● TASK GOAL
The answer must consist of every line in the records below that contains the string "shifted".

START DATA RECORDS

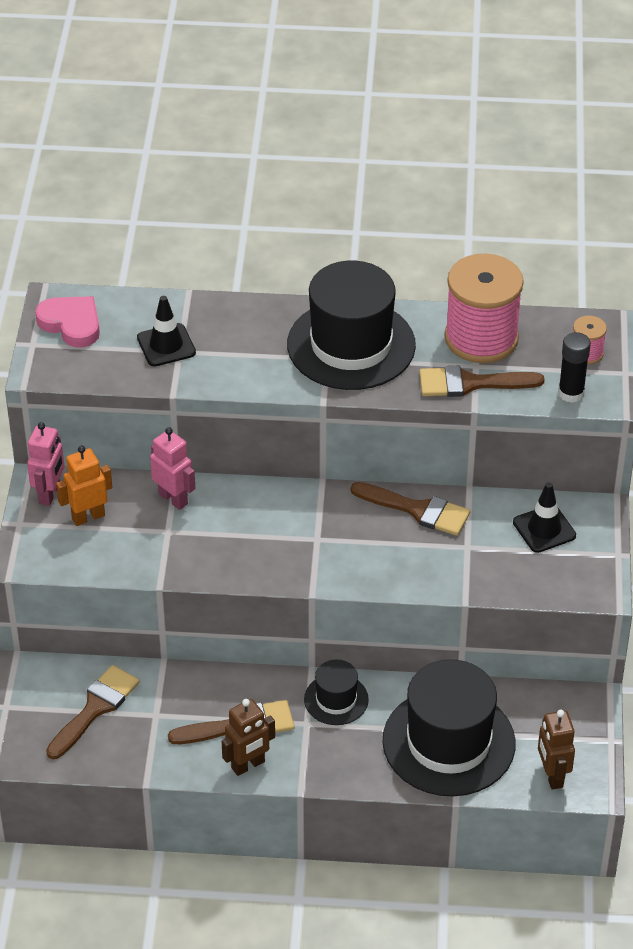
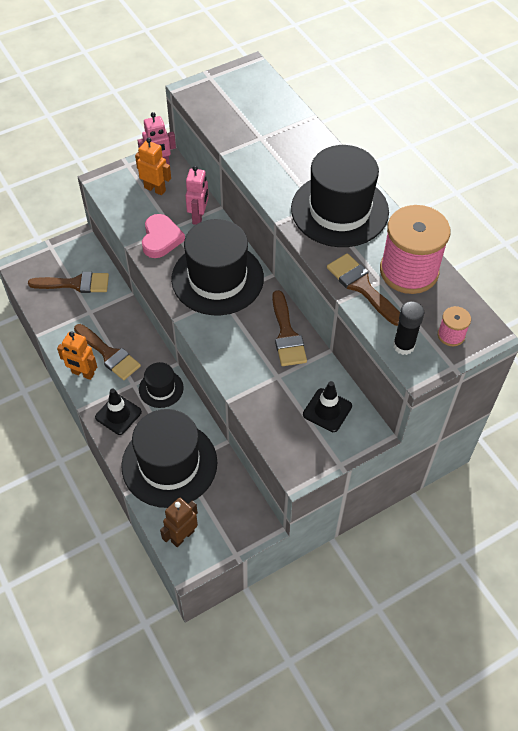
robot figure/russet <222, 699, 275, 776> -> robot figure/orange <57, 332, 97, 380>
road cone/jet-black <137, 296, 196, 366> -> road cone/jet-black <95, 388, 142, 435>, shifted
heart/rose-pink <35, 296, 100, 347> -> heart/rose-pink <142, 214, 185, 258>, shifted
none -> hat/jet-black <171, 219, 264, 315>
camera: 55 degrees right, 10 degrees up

END DATA RECORDS

● RESPONSE
road cone/jet-black <137, 296, 196, 366> -> road cone/jet-black <95, 388, 142, 435>, shifted
heart/rose-pink <35, 296, 100, 347> -> heart/rose-pink <142, 214, 185, 258>, shifted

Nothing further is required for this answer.